* Information given
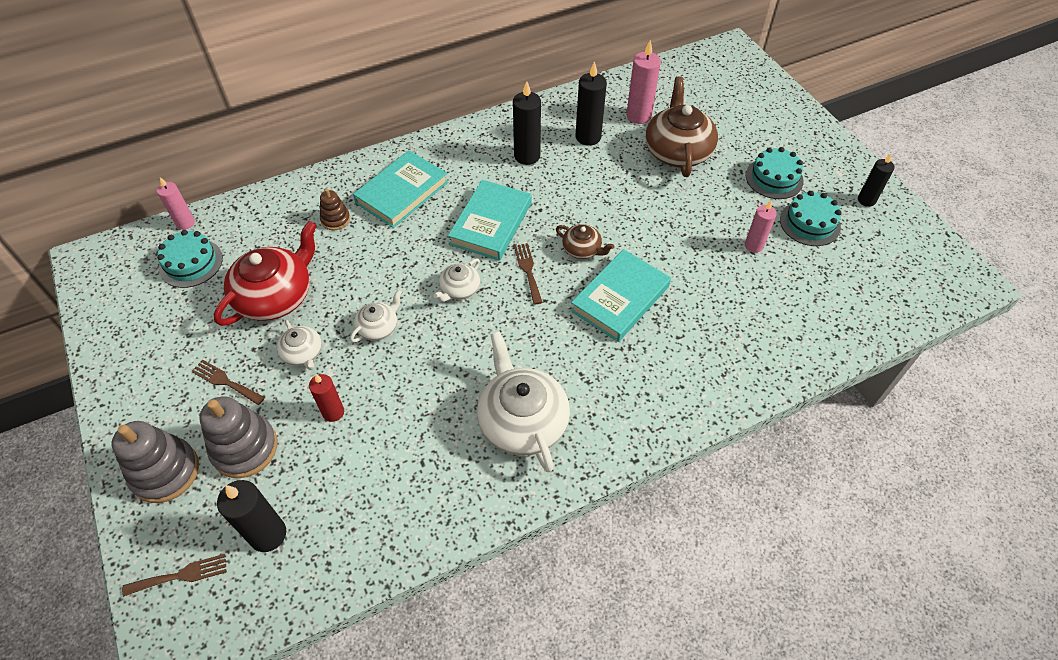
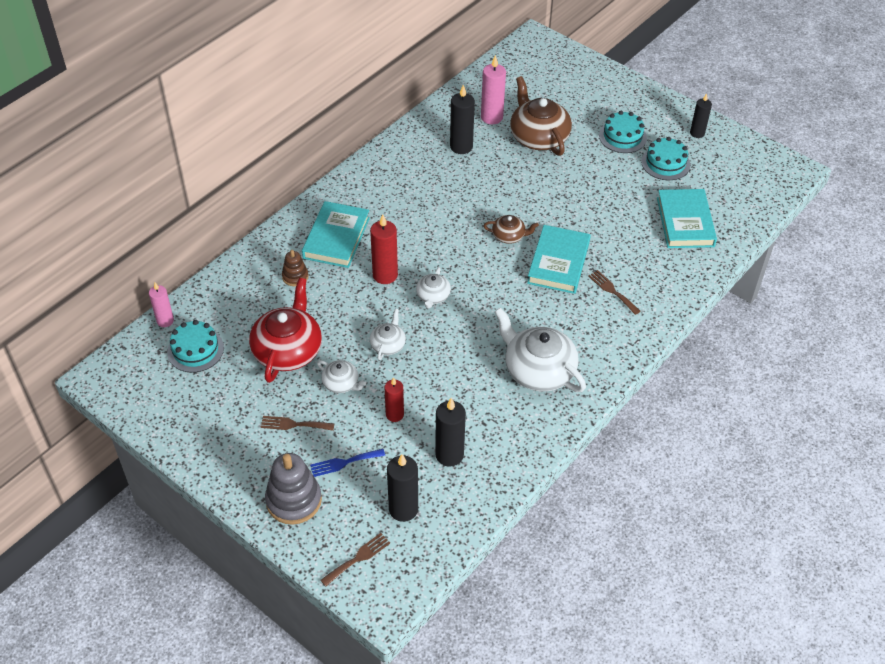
camera: 25 degrees left, 5 degrees down
(245, 448) = (344, 463): grey stacking toy -> blue fork
(425, 248) = (385, 275): none -> red candle
(491, 223) = (425, 239): turquoise book -> turquoise book (685, 222)
(527, 156) = (421, 177): black candle -> black candle (449, 455)
(528, 270) = (477, 265): brown fork -> brown fork (612, 291)
(753, 246) = (634, 192): pink candle -> none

* What you will do
All lines from the one with "(425, 248) = (385, 275): none -> red candle" to the end of the material above should be copied exactly, both ends included, and nothing else.

* Answer below
(425, 248) = (385, 275): none -> red candle
(491, 223) = (425, 239): turquoise book -> turquoise book (685, 222)
(527, 156) = (421, 177): black candle -> black candle (449, 455)
(528, 270) = (477, 265): brown fork -> brown fork (612, 291)
(753, 246) = (634, 192): pink candle -> none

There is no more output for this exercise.